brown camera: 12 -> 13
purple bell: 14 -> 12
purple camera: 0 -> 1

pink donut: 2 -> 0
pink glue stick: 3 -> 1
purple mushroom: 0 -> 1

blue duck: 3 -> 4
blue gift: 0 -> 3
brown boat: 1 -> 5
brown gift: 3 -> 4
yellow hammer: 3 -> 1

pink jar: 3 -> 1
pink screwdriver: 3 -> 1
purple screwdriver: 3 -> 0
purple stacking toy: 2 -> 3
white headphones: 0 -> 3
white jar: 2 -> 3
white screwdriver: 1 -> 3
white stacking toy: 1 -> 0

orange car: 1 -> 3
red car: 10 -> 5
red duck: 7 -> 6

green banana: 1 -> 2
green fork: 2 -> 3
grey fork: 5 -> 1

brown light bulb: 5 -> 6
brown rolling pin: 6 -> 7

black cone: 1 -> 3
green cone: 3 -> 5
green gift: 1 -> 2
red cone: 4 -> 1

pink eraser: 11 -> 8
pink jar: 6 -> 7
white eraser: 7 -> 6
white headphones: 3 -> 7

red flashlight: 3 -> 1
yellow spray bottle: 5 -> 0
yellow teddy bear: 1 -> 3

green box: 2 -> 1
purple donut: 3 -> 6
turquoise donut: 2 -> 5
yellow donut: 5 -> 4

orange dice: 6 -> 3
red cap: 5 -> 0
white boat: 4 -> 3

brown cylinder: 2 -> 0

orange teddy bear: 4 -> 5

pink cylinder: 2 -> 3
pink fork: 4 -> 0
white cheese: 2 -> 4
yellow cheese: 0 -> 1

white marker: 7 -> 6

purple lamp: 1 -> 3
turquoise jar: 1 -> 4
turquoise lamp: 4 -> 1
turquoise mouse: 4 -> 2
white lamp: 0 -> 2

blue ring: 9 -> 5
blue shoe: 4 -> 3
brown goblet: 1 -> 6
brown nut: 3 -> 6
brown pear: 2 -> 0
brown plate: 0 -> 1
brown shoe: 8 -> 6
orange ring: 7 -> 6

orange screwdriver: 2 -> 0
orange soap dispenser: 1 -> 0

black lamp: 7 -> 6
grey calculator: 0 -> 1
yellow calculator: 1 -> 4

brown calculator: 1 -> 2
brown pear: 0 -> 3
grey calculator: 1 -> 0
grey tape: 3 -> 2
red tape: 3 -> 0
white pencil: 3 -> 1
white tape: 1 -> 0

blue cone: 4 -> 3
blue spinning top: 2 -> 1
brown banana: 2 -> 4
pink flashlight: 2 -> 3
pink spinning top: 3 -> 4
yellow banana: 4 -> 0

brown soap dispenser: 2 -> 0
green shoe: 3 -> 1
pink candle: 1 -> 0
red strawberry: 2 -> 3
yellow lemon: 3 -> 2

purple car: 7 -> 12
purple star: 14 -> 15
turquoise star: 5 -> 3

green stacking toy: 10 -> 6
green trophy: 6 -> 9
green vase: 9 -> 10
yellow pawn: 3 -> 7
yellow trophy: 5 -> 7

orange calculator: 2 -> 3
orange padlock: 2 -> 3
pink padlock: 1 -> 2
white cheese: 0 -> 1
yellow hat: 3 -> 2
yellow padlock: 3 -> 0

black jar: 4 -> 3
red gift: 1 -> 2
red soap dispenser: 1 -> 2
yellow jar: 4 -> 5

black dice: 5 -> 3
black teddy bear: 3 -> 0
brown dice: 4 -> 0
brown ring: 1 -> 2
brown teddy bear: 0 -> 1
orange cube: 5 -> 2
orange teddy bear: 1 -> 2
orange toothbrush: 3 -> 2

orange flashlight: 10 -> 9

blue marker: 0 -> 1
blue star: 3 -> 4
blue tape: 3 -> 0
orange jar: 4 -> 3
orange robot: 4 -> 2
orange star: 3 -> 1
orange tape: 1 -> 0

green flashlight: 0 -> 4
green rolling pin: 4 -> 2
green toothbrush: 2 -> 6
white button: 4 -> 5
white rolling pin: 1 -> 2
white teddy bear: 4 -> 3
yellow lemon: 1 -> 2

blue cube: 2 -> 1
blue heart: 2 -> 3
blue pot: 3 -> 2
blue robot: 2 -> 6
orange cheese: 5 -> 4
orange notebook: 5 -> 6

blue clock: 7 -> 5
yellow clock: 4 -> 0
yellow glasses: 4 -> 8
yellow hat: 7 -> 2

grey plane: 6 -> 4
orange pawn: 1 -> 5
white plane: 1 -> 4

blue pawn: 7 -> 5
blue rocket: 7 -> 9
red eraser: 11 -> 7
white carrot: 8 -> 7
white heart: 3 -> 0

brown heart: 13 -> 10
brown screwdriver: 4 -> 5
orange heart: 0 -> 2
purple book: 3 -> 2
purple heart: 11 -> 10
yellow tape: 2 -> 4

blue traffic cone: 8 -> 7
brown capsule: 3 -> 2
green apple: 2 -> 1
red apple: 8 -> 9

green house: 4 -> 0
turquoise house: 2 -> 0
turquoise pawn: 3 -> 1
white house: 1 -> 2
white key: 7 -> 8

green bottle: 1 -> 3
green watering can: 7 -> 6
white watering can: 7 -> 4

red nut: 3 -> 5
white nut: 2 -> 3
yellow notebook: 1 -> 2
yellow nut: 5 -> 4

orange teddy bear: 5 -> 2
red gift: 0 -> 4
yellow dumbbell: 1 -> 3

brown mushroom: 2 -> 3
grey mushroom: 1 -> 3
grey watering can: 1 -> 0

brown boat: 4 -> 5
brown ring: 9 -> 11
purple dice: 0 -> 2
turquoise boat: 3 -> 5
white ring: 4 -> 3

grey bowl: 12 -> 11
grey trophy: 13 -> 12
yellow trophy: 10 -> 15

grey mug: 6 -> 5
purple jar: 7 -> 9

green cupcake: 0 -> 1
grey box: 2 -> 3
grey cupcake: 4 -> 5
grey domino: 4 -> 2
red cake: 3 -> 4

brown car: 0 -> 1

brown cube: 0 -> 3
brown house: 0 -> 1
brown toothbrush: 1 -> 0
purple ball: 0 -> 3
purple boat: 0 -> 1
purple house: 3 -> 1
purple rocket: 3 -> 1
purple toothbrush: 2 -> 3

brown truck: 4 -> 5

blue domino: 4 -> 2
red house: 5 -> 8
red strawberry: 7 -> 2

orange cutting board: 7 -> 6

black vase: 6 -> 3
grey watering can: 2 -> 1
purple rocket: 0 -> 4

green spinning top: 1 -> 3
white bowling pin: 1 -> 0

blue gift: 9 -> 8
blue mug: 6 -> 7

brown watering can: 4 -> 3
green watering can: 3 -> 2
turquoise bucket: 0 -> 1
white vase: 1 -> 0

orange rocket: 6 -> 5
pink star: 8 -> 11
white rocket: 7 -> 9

** Work instructions **
Your answer should consist solely of the lines above from the line with "blue cone: 4 -> 3" to the line with "white teddy bear: 4 -> 3", both included, reproduced exactly.

** Answer to this problem **
blue cone: 4 -> 3
blue spinning top: 2 -> 1
brown banana: 2 -> 4
pink flashlight: 2 -> 3
pink spinning top: 3 -> 4
yellow banana: 4 -> 0

brown soap dispenser: 2 -> 0
green shoe: 3 -> 1
pink candle: 1 -> 0
red strawberry: 2 -> 3
yellow lemon: 3 -> 2

purple car: 7 -> 12
purple star: 14 -> 15
turquoise star: 5 -> 3

green stacking toy: 10 -> 6
green trophy: 6 -> 9
green vase: 9 -> 10
yellow pawn: 3 -> 7
yellow trophy: 5 -> 7

orange calculator: 2 -> 3
orange padlock: 2 -> 3
pink padlock: 1 -> 2
white cheese: 0 -> 1
yellow hat: 3 -> 2
yellow padlock: 3 -> 0

black jar: 4 -> 3
red gift: 1 -> 2
red soap dispenser: 1 -> 2
yellow jar: 4 -> 5

black dice: 5 -> 3
black teddy bear: 3 -> 0
brown dice: 4 -> 0
brown ring: 1 -> 2
brown teddy bear: 0 -> 1
orange cube: 5 -> 2
orange teddy bear: 1 -> 2
orange toothbrush: 3 -> 2

orange flashlight: 10 -> 9

blue marker: 0 -> 1
blue star: 3 -> 4
blue tape: 3 -> 0
orange jar: 4 -> 3
orange robot: 4 -> 2
orange star: 3 -> 1
orange tape: 1 -> 0

green flashlight: 0 -> 4
green rolling pin: 4 -> 2
green toothbrush: 2 -> 6
white button: 4 -> 5
white rolling pin: 1 -> 2
white teddy bear: 4 -> 3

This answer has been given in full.